BRIEF »
Nothing but the lines from the one with "blue brick K4:L5" through the end of the records below should be written out, and each must match word for word.

[INFORMATION — start]

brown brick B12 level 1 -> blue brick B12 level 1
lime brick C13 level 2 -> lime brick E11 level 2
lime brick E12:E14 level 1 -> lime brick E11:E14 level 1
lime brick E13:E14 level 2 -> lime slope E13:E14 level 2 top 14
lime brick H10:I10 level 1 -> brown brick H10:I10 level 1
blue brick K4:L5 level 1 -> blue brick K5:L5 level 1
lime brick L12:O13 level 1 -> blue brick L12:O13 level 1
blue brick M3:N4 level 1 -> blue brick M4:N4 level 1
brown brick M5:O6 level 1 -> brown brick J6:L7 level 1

[INFORMATION — finish]

RESPONSE »
blue brick K4:L5 level 1 -> blue brick K5:L5 level 1
lime brick L12:O13 level 1 -> blue brick L12:O13 level 1
blue brick M3:N4 level 1 -> blue brick M4:N4 level 1
brown brick M5:O6 level 1 -> brown brick J6:L7 level 1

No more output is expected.